● **Your task**: Return the lines below that carry the word "minus".

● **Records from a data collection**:

▬▬▬▬▬▬▬▬▬▬

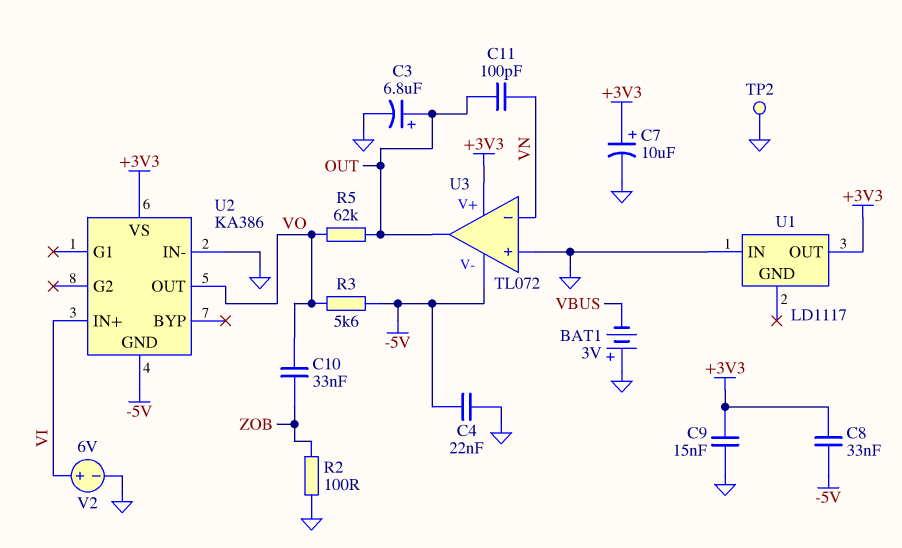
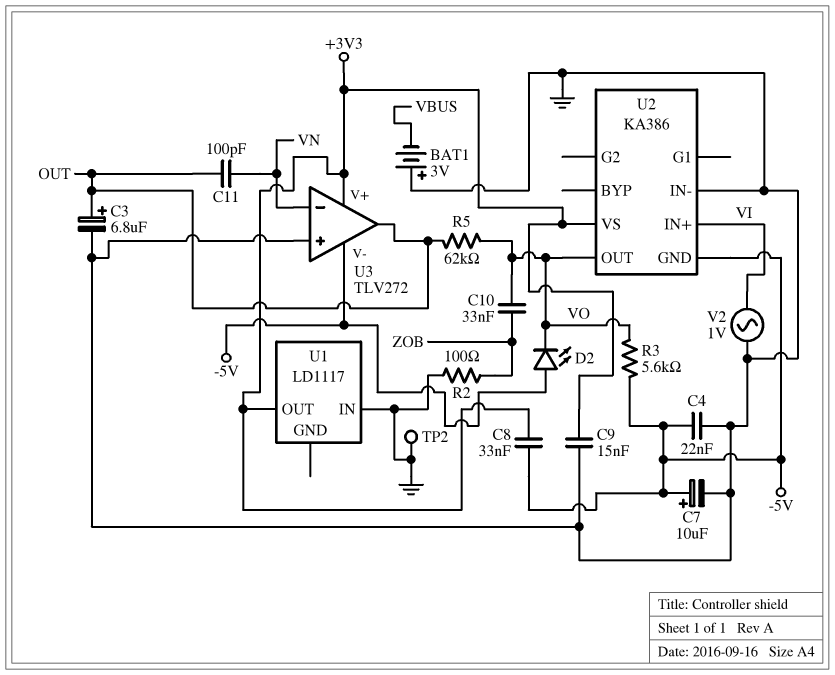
C7: 10uF (plus +3V3, minus GND) -> 10uF (plus -5V, minus GND)
D2: none -> LED (A -5V, K VO)
U3: TL072 -> TLV272
V2: 6V (plus VI, minus GND) -> AC 1V (GND, VI)

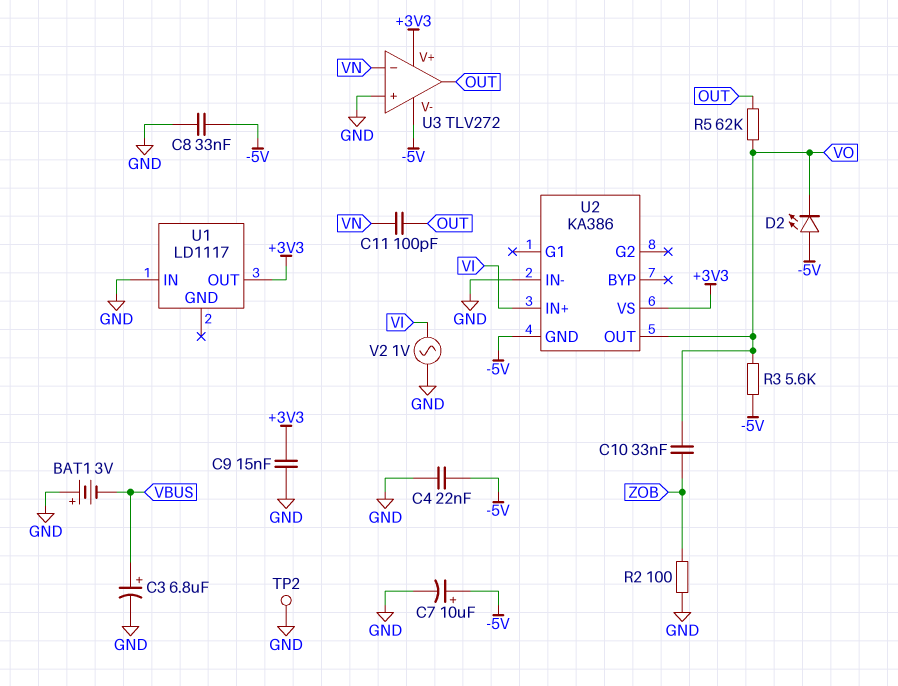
C3: 6.8uF (plus OUT, minus GND) -> 6.8uF (plus VBUS, minus GND)
C8: 33nF (+3V3, -5V) -> 33nF (-5V, GND)

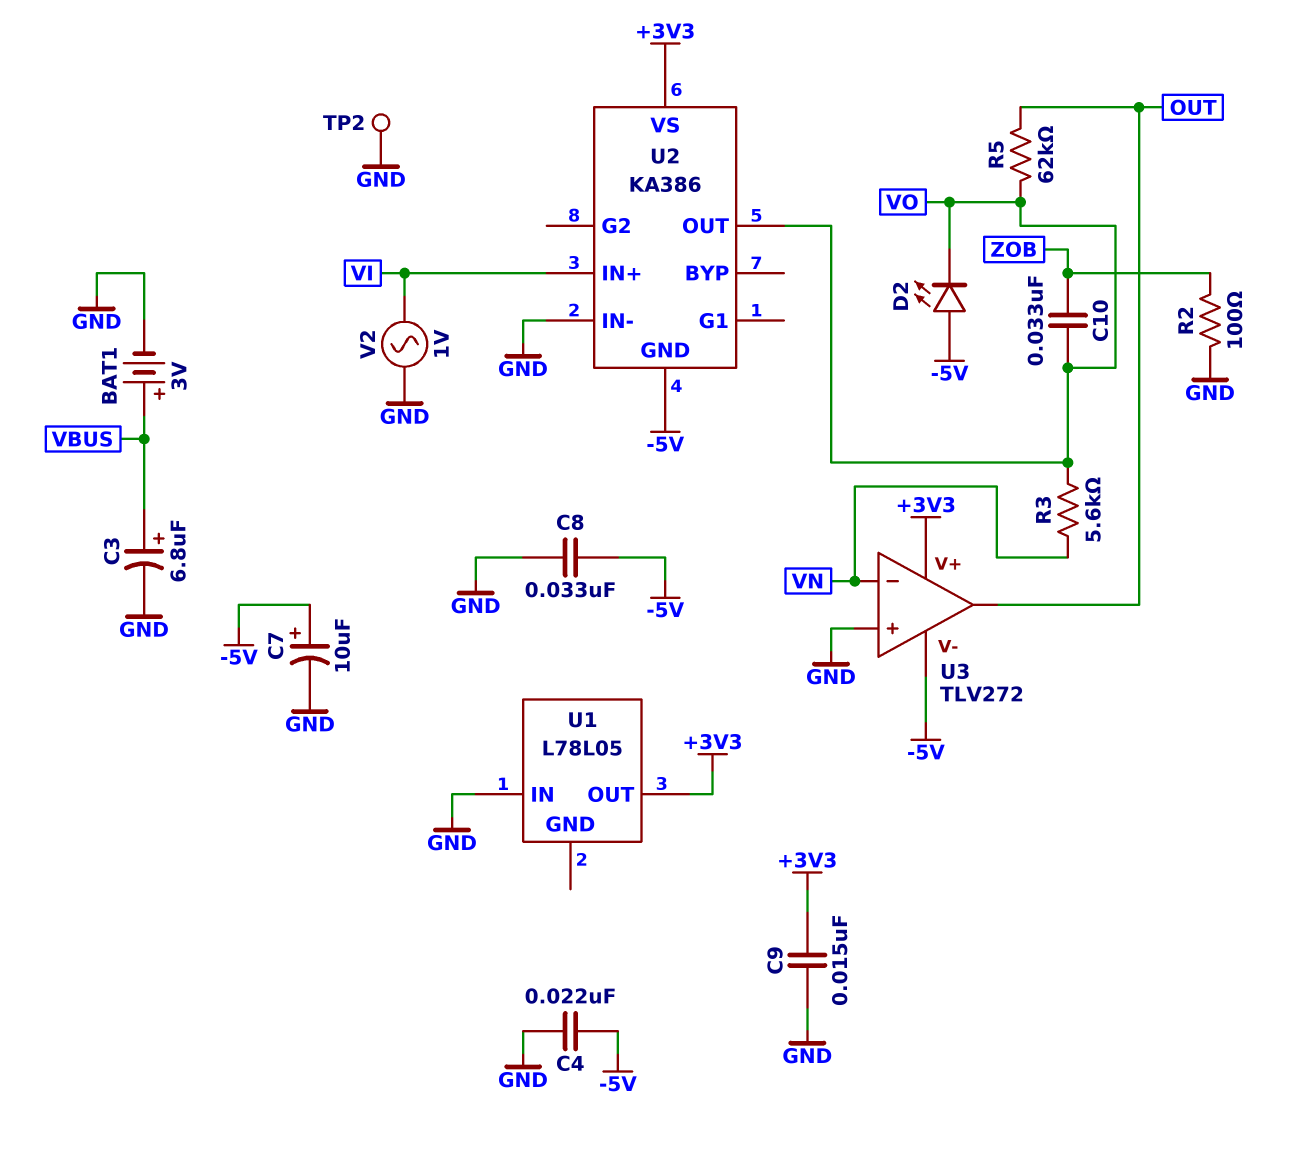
BAT1: 3V (plus GND, minus VBUS) -> 3V (plus VBUS, minus GND)
C11: 100pF (OUT, VN) -> none
R3: 5.6k (-5V, VO) -> 5.6k (VN, VO)
U1: LD1117 -> L78L05

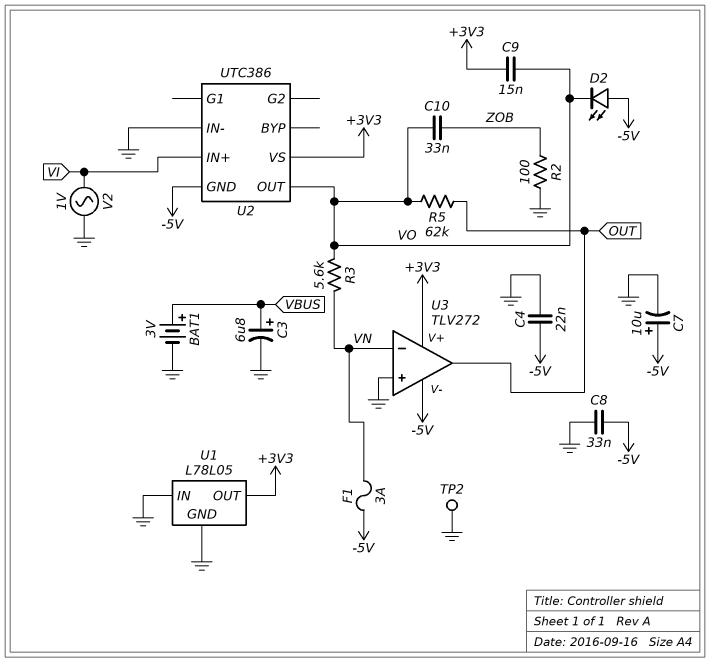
C9: 15nF (+3V3, GND) -> 15nF (+3V3, VO)
F1: none -> 3A (-5V, VN)
U1 pin GND: none -> GND
U2: KA386 -> UTC386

▬▬▬▬▬▬▬▬▬▬

● **Output of the exercise**:
C7: 10uF (plus +3V3, minus GND) -> 10uF (plus -5V, minus GND)
V2: 6V (plus VI, minus GND) -> AC 1V (GND, VI)
C3: 6.8uF (plus OUT, minus GND) -> 6.8uF (plus VBUS, minus GND)
BAT1: 3V (plus GND, minus VBUS) -> 3V (plus VBUS, minus GND)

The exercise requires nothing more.